**Prompt**
Go through the listing below and list every line with "arrow".

== Segment start ==

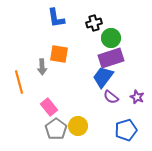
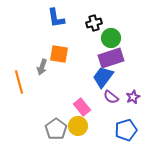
gray arrow: rotated 21 degrees clockwise
purple star: moved 4 px left; rotated 24 degrees clockwise
pink rectangle: moved 33 px right
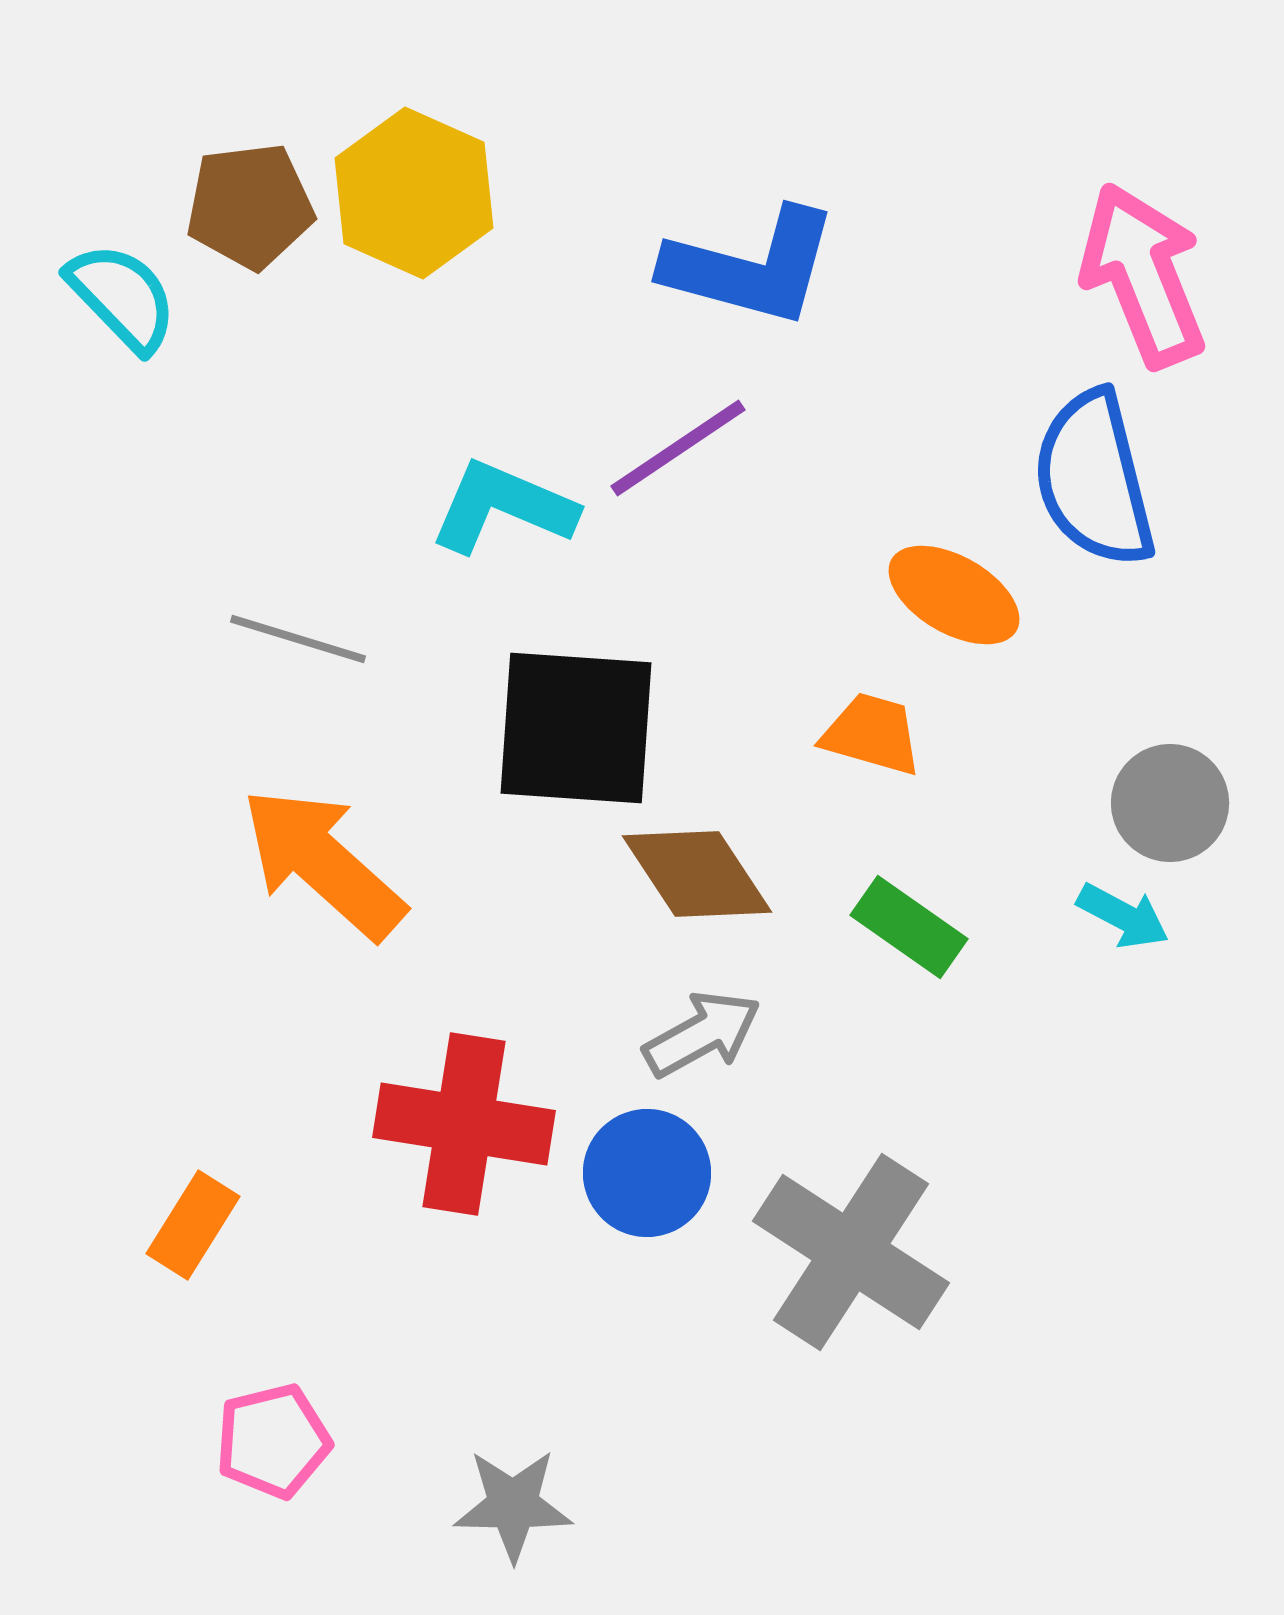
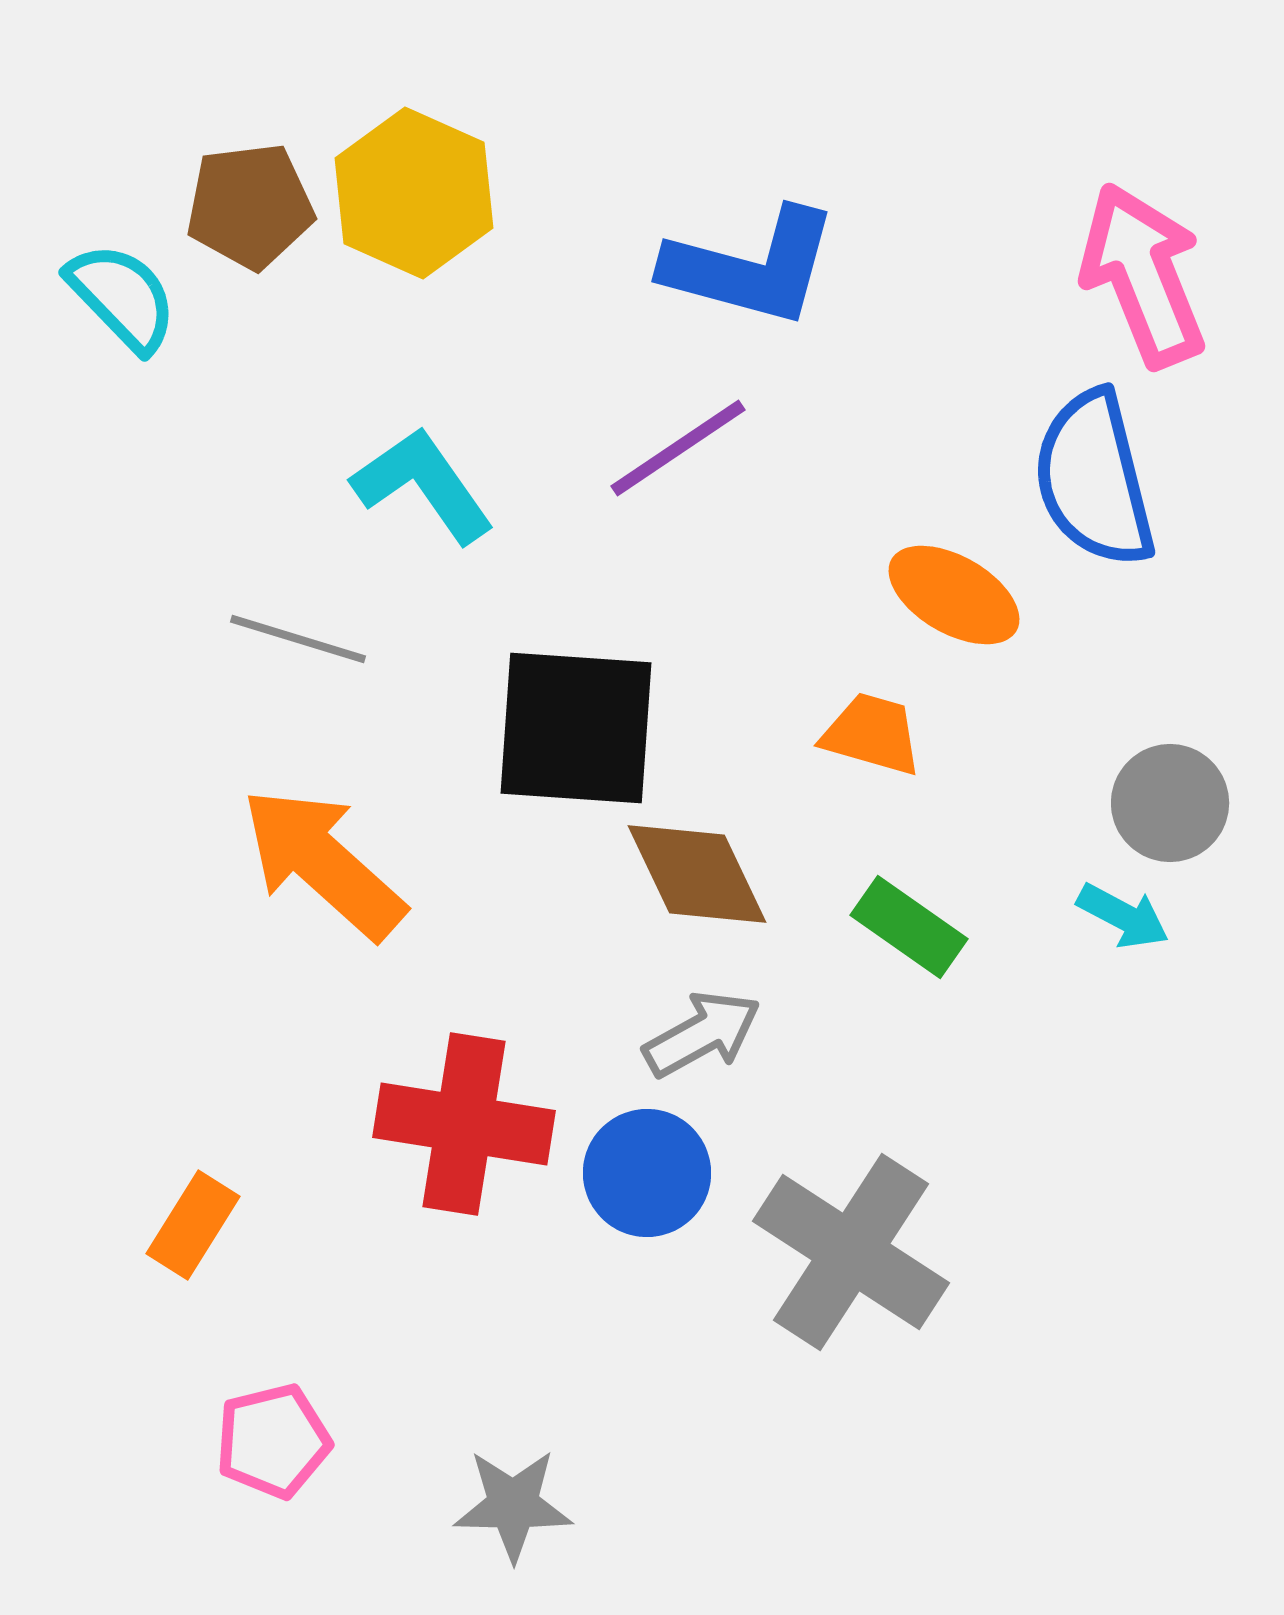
cyan L-shape: moved 80 px left, 22 px up; rotated 32 degrees clockwise
brown diamond: rotated 8 degrees clockwise
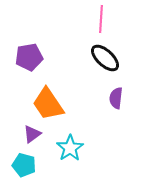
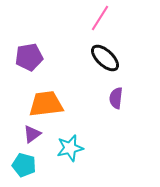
pink line: moved 1 px left, 1 px up; rotated 28 degrees clockwise
orange trapezoid: moved 2 px left; rotated 117 degrees clockwise
cyan star: rotated 20 degrees clockwise
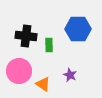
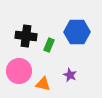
blue hexagon: moved 1 px left, 3 px down
green rectangle: rotated 24 degrees clockwise
orange triangle: rotated 21 degrees counterclockwise
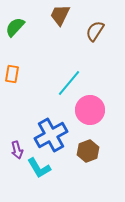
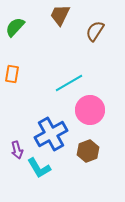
cyan line: rotated 20 degrees clockwise
blue cross: moved 1 px up
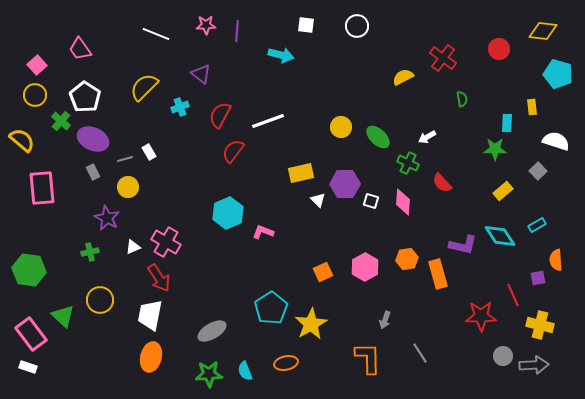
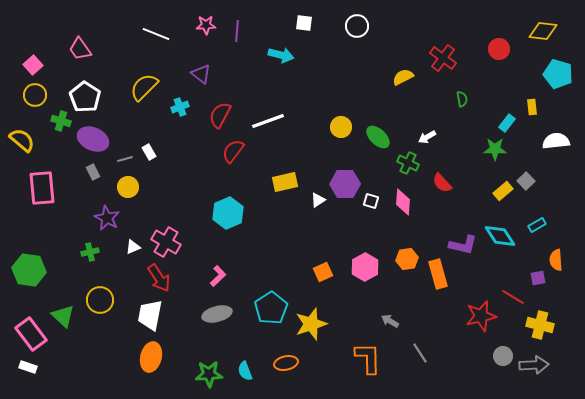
white square at (306, 25): moved 2 px left, 2 px up
pink square at (37, 65): moved 4 px left
green cross at (61, 121): rotated 24 degrees counterclockwise
cyan rectangle at (507, 123): rotated 36 degrees clockwise
white semicircle at (556, 141): rotated 24 degrees counterclockwise
gray square at (538, 171): moved 12 px left, 10 px down
yellow rectangle at (301, 173): moved 16 px left, 9 px down
white triangle at (318, 200): rotated 42 degrees clockwise
pink L-shape at (263, 232): moved 45 px left, 44 px down; rotated 115 degrees clockwise
red line at (513, 295): moved 2 px down; rotated 35 degrees counterclockwise
red star at (481, 316): rotated 12 degrees counterclockwise
gray arrow at (385, 320): moved 5 px right, 1 px down; rotated 102 degrees clockwise
yellow star at (311, 324): rotated 12 degrees clockwise
gray ellipse at (212, 331): moved 5 px right, 17 px up; rotated 16 degrees clockwise
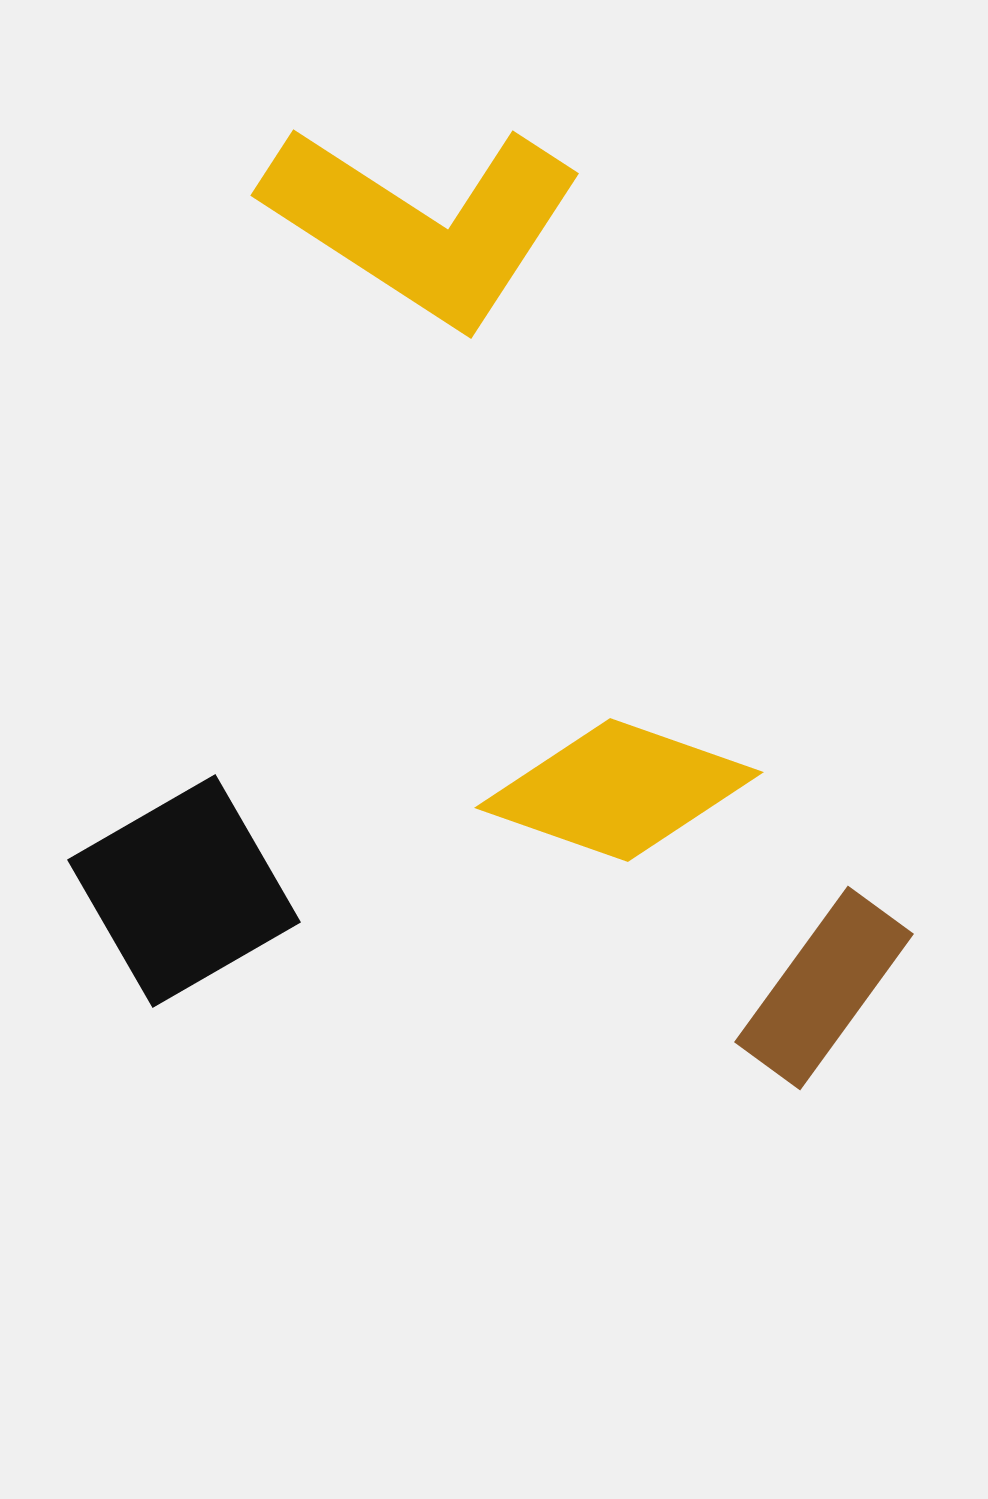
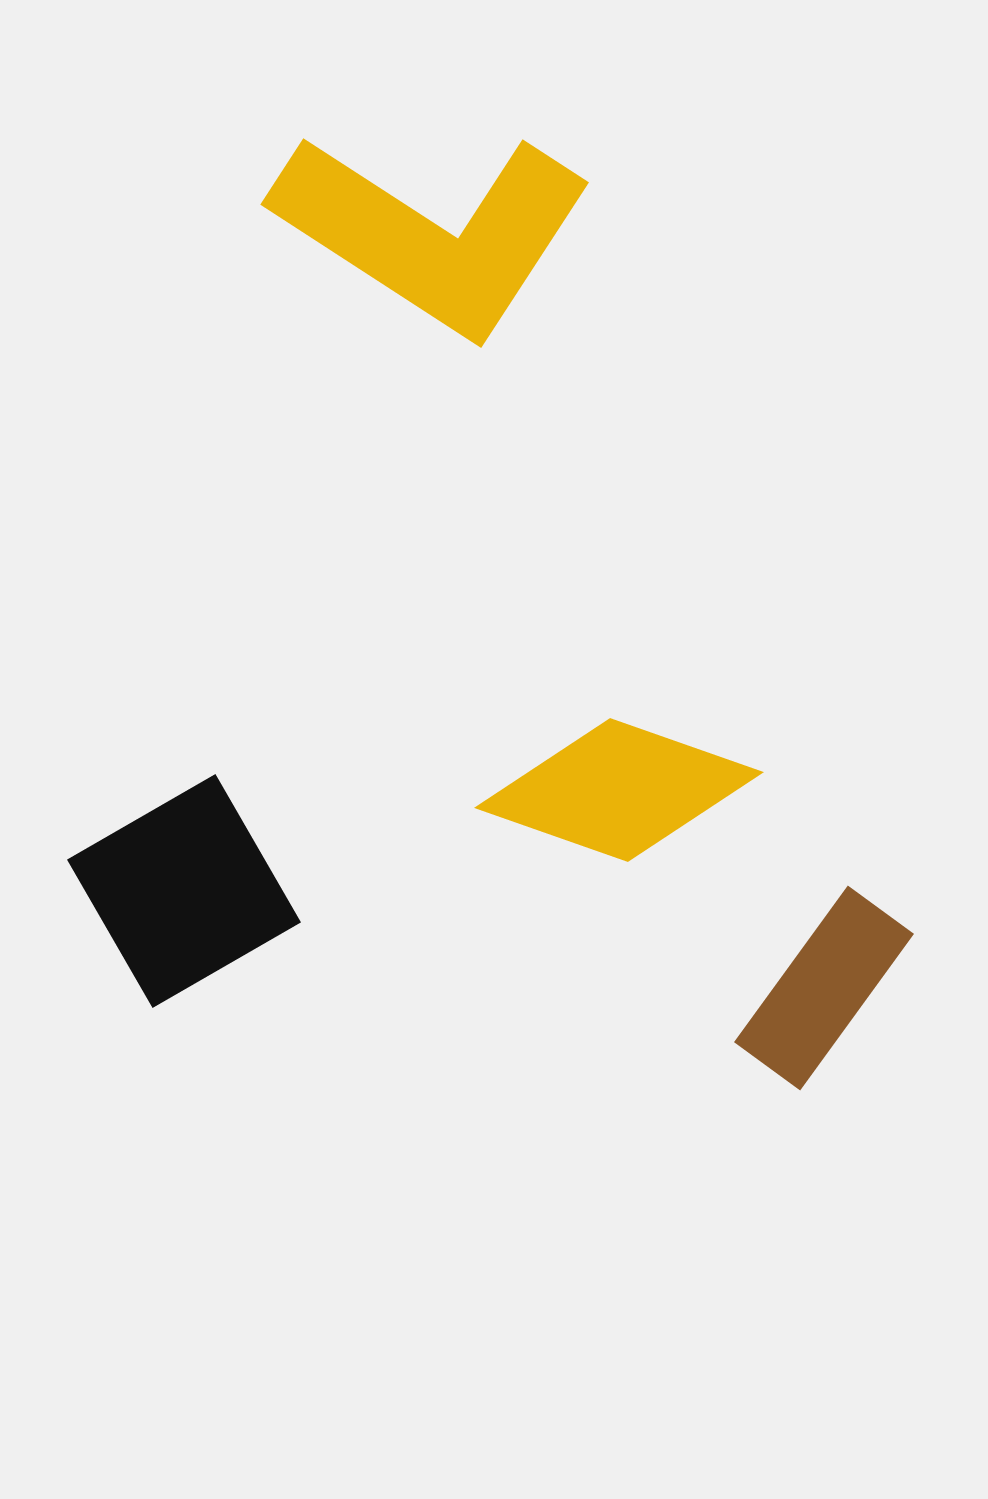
yellow L-shape: moved 10 px right, 9 px down
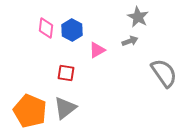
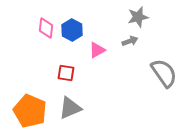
gray star: rotated 30 degrees clockwise
gray triangle: moved 5 px right; rotated 15 degrees clockwise
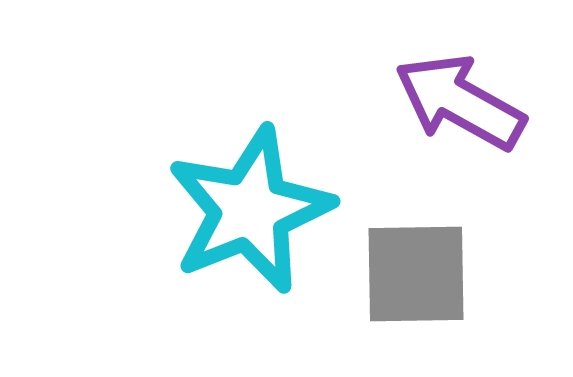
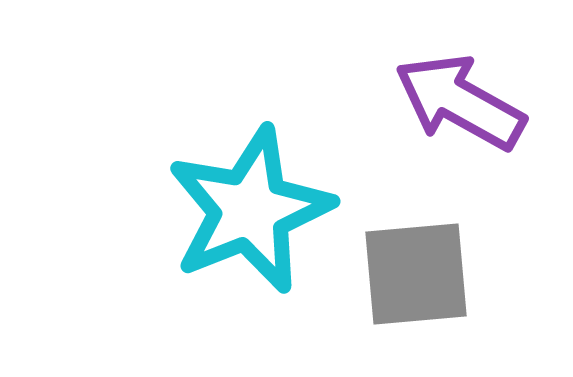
gray square: rotated 4 degrees counterclockwise
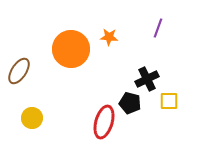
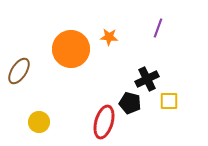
yellow circle: moved 7 px right, 4 px down
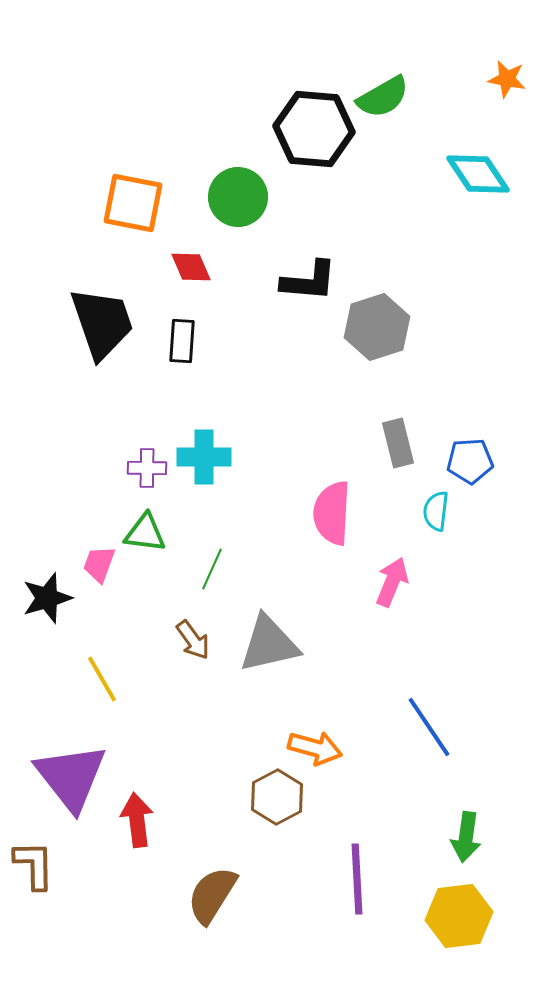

== Segment end ==

**Solution for this exercise**
gray arrow: rotated 21 degrees clockwise
gray arrow at (385, 320): moved 5 px right, 1 px down; rotated 102 degrees clockwise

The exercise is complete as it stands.